# Required action
The required copy runs from the first line of the material through the line containing "none -> brown brick G8:H8 level 1", exactly as written and without pictures.

* * *

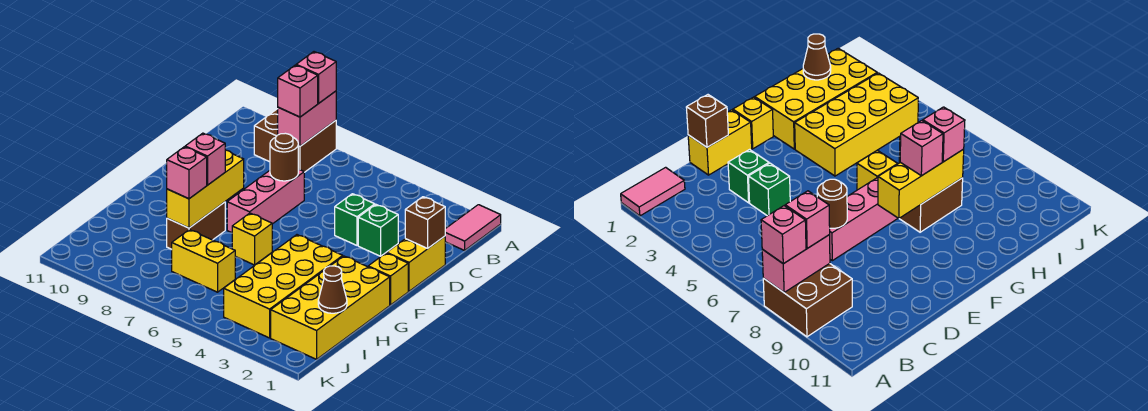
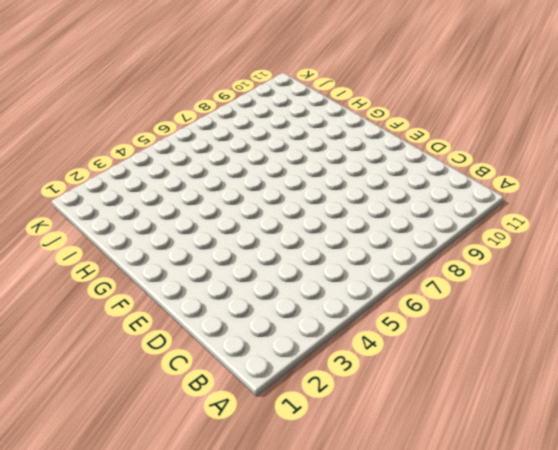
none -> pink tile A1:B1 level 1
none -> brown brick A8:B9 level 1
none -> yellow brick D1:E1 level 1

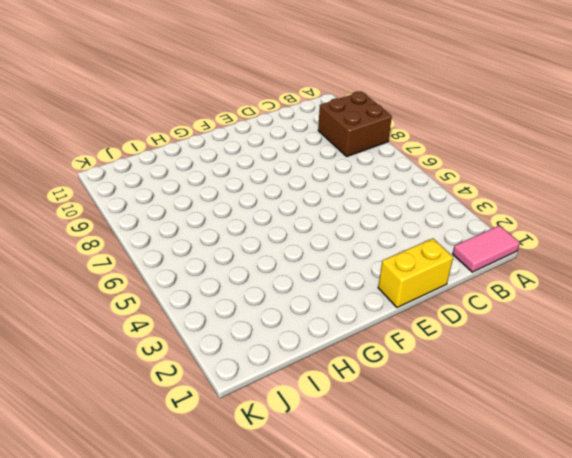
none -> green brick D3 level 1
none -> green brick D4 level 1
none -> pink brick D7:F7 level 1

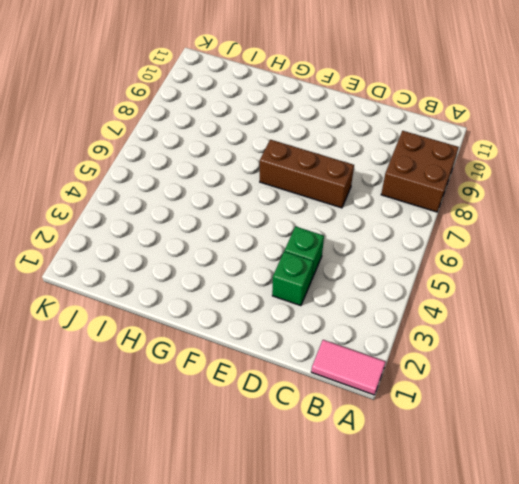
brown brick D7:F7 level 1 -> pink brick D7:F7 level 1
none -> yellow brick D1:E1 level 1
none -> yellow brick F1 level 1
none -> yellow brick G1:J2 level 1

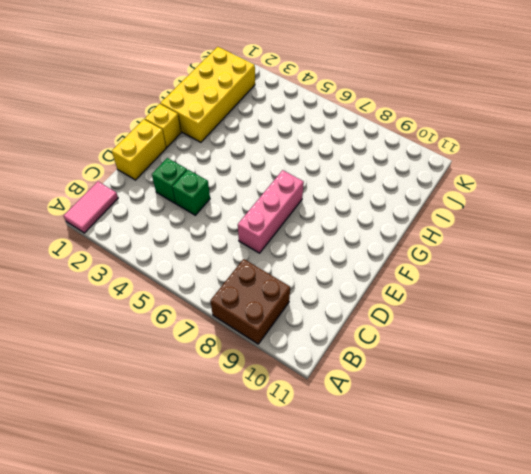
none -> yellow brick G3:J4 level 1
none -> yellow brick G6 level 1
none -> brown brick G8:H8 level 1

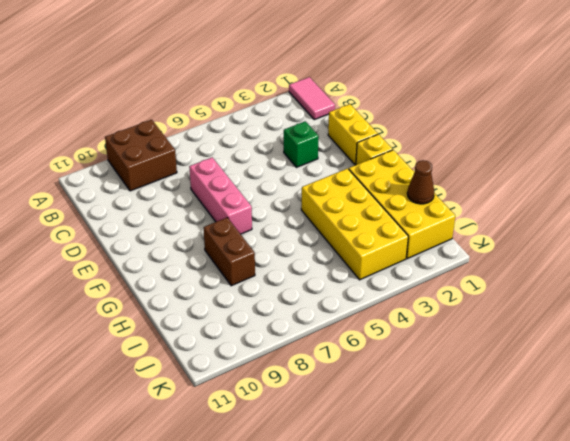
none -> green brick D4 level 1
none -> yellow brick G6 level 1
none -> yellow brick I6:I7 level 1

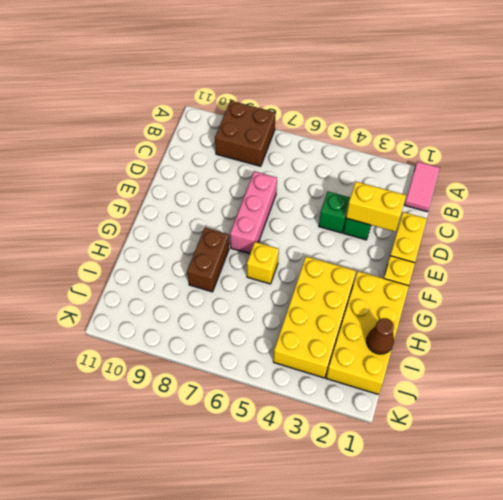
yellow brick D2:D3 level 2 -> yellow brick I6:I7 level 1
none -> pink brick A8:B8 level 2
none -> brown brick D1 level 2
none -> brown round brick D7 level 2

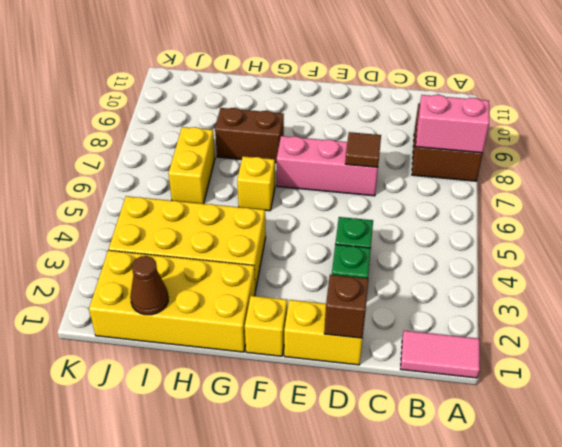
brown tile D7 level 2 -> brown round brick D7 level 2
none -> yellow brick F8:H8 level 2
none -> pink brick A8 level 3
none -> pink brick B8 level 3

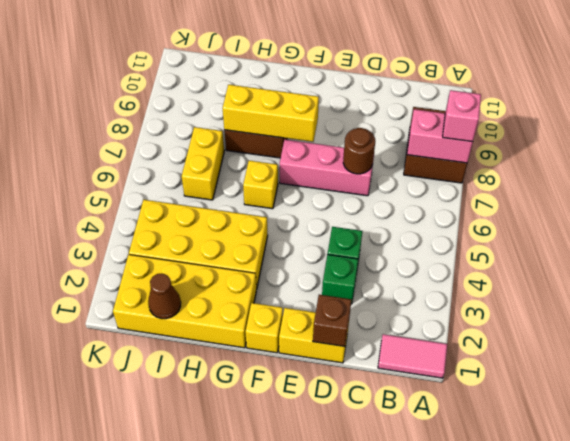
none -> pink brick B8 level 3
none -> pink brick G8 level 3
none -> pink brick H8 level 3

* * *

# Task solution
none -> pink tile A1:B1 level 1
none -> brown brick A8:B9 level 1
none -> yellow brick D1:E1 level 1

none -> green brick D3 level 1
none -> green brick D4 level 1
none -> pink brick D7:F7 level 1

brown brick D7:F7 level 1 -> pink brick D7:F7 level 1
none -> yellow brick D1:E1 level 1
none -> yellow brick F1 level 1
none -> yellow brick G1:J2 level 1

none -> yellow brick G3:J4 level 1
none -> yellow brick G6 level 1
none -> brown brick G8:H8 level 1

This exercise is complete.